Write out again, exactly, the lines below starting at the one with "(127, 213) = (429, 210): yellow" and ending at the one with "(478, 245) = (581, 524): purple".

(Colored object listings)
^^^^^^^^^^^^^^^^

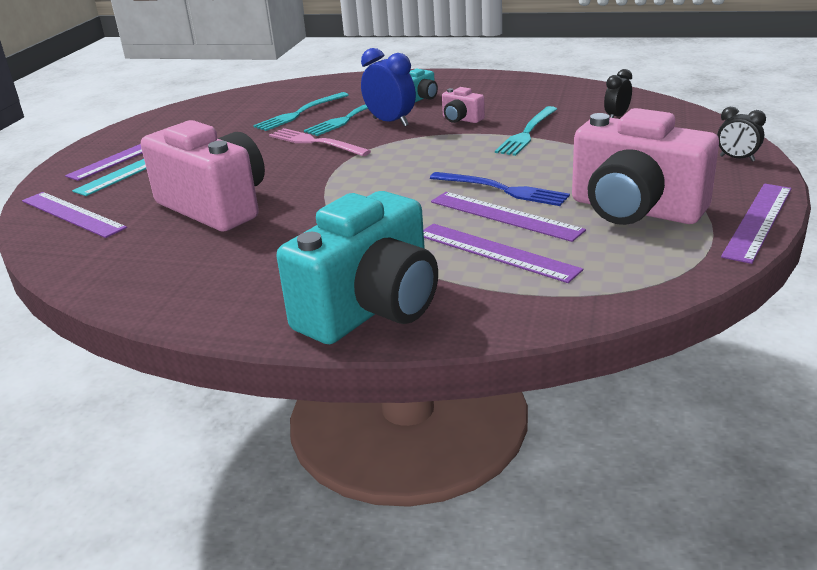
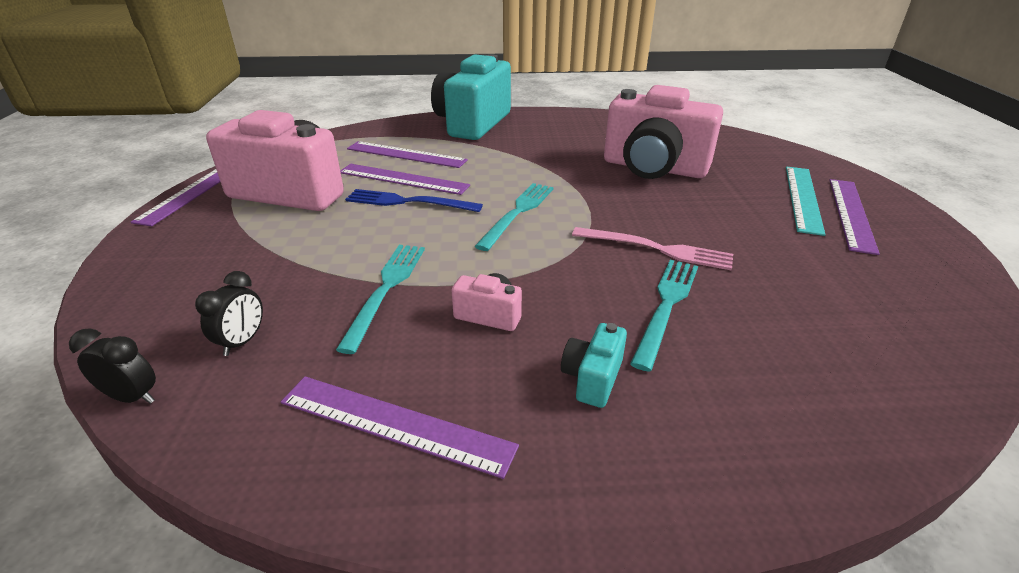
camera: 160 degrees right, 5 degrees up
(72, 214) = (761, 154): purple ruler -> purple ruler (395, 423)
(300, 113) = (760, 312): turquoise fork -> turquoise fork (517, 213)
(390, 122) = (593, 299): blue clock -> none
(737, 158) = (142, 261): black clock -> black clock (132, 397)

^^^^^^^^^^^^^^^^

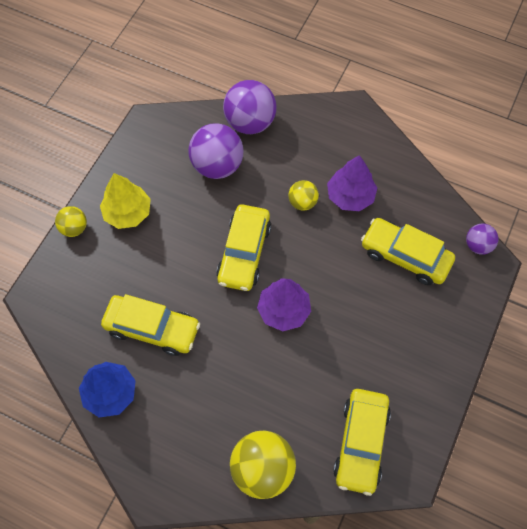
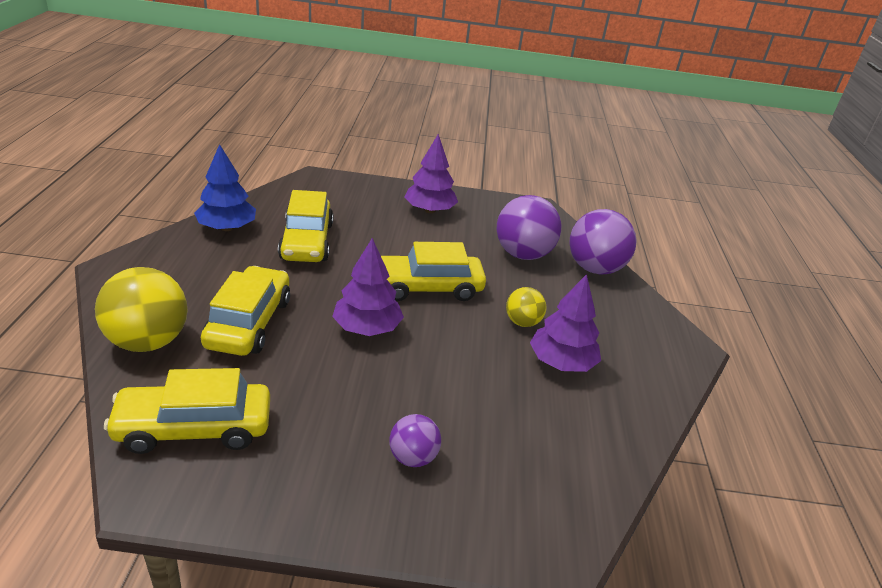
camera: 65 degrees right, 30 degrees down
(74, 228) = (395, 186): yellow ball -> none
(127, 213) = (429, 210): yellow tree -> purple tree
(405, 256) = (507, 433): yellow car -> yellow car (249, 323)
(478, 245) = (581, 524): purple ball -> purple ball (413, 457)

^^^^^^^^^^^^^^^^

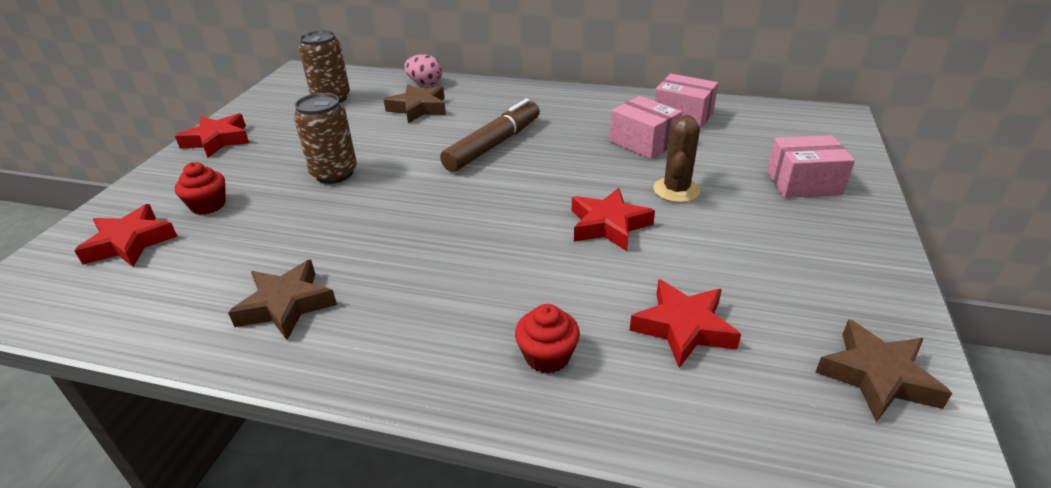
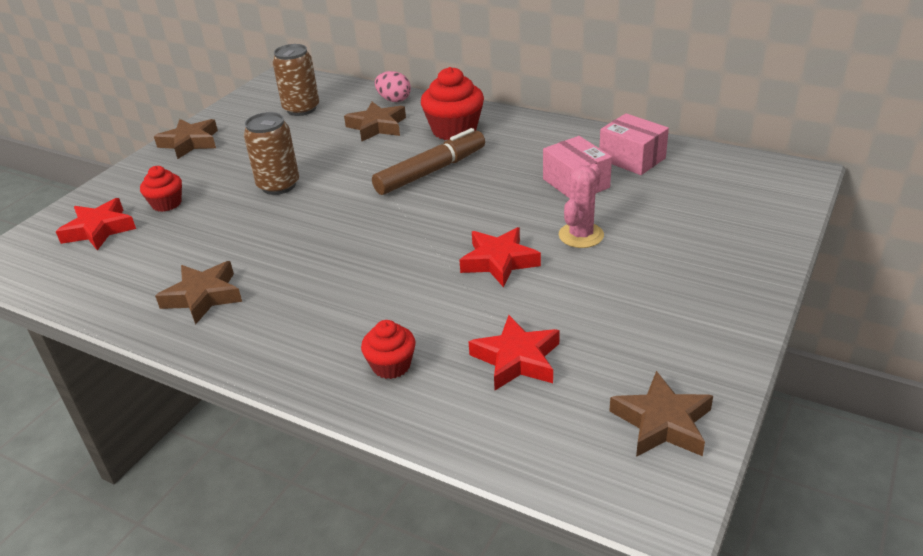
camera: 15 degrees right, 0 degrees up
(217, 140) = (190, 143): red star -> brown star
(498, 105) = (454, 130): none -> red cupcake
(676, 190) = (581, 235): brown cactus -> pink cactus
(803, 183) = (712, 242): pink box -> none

^^^^^^^^^^^^^^^^

- SOLUTION BELOW -
(127, 213) = (429, 210): yellow tree -> purple tree
(405, 256) = (507, 433): yellow car -> yellow car (249, 323)
(478, 245) = (581, 524): purple ball -> purple ball (413, 457)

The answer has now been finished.